Top of Data for processing

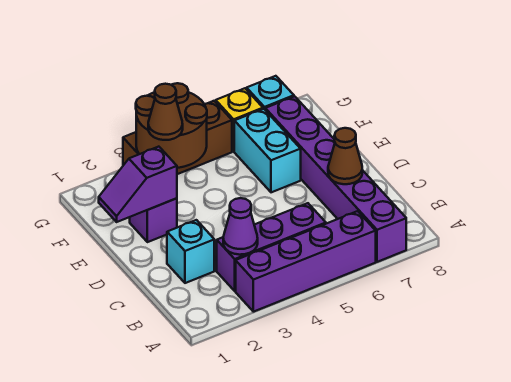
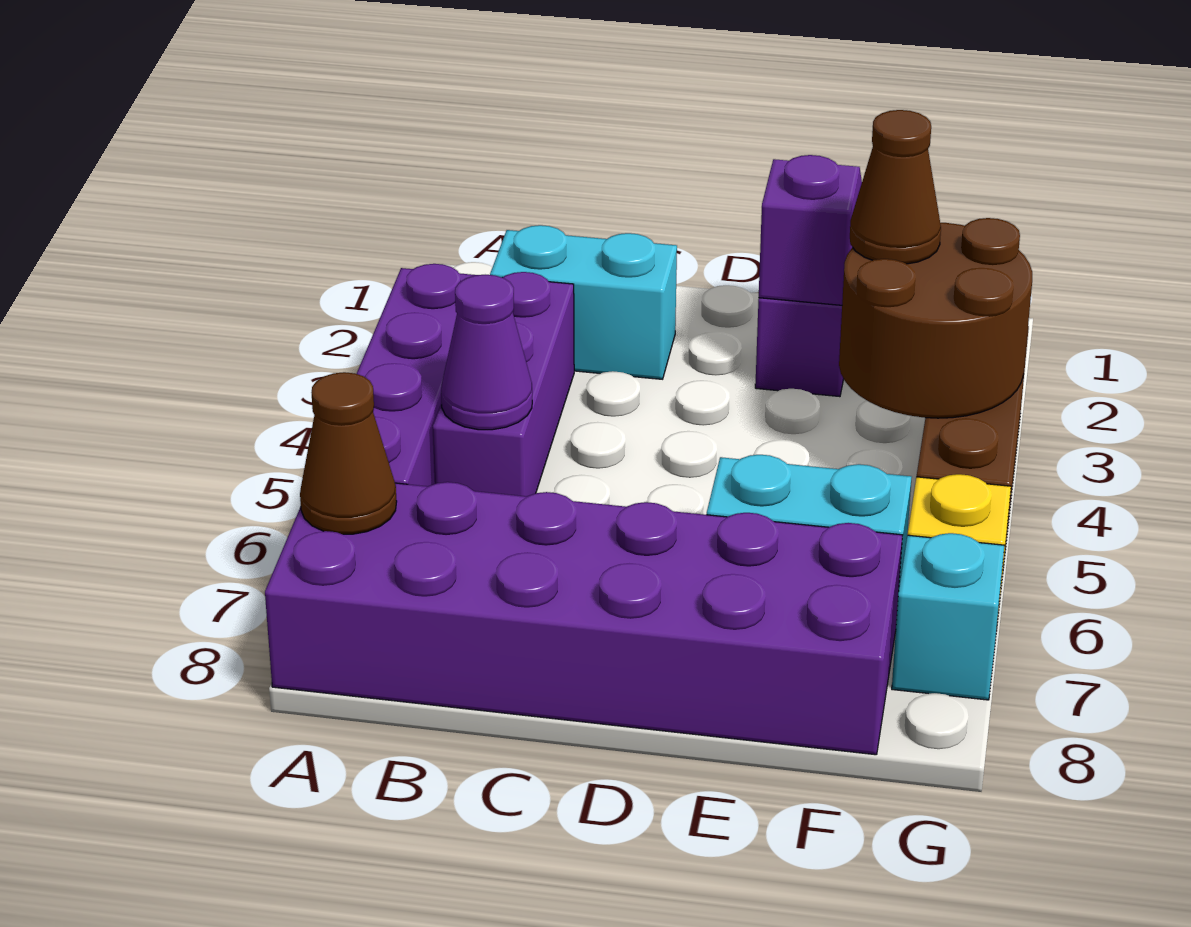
purple brick A7:F7 level 1 -> purple brick A7:F8 level 1
purple cone B3 level 2 -> purple cone B5 level 2
cyan brick C2 level 1 -> cyan brick B2:C2 level 1
brown cone C7 level 2 -> brown cone A7 level 2

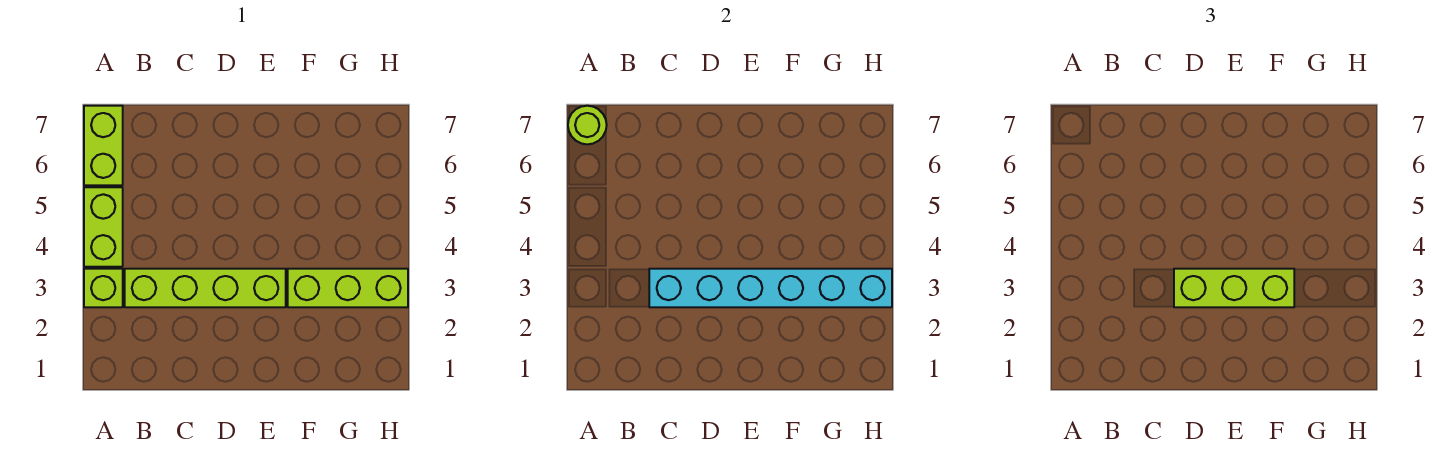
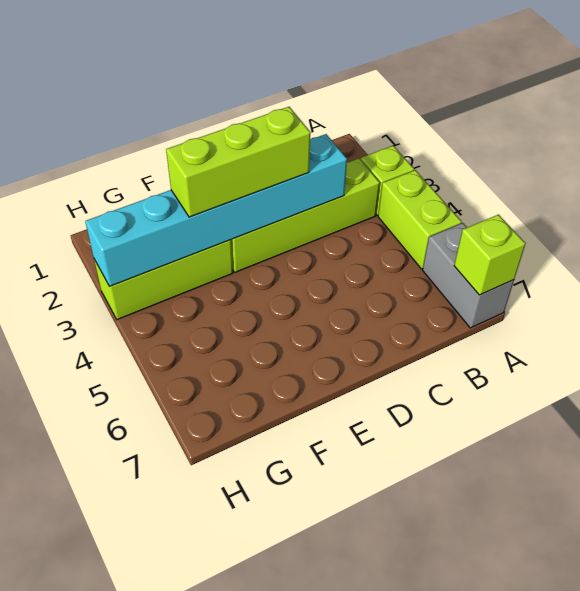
lime brick A6:A7 level 1 -> grey brick A6:A7 level 1
lime round brick A7 level 2 -> lime brick A7 level 2

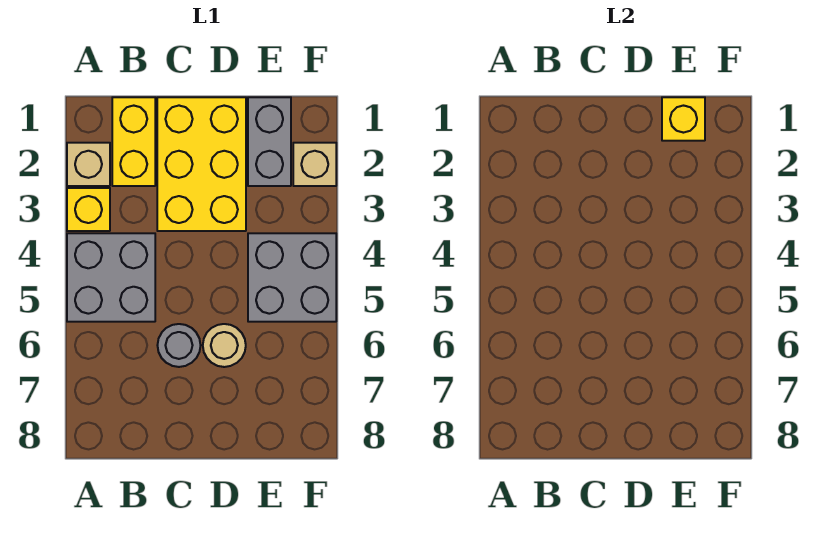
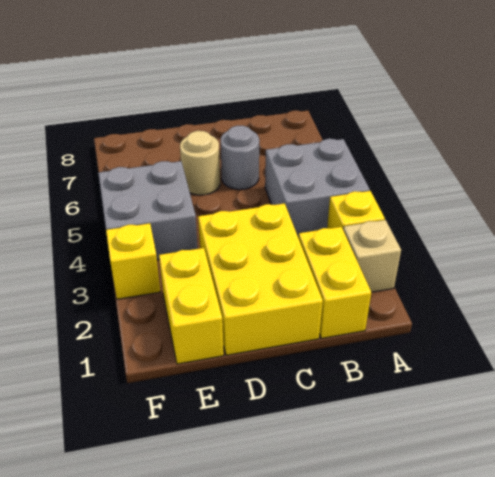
grey brick E1:E2 level 1 -> yellow brick E1:E2 level 1
yellow brick E1 level 2 -> yellow brick F3 level 1
tan brick F2 level 1 -> none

Bottom of Data for processing

_Task requirements_:
Only lines containing the string "lime" belong in the answer; find them in the data above and copy them.

_Response to this exercise_:
lime brick A6:A7 level 1 -> grey brick A6:A7 level 1
lime round brick A7 level 2 -> lime brick A7 level 2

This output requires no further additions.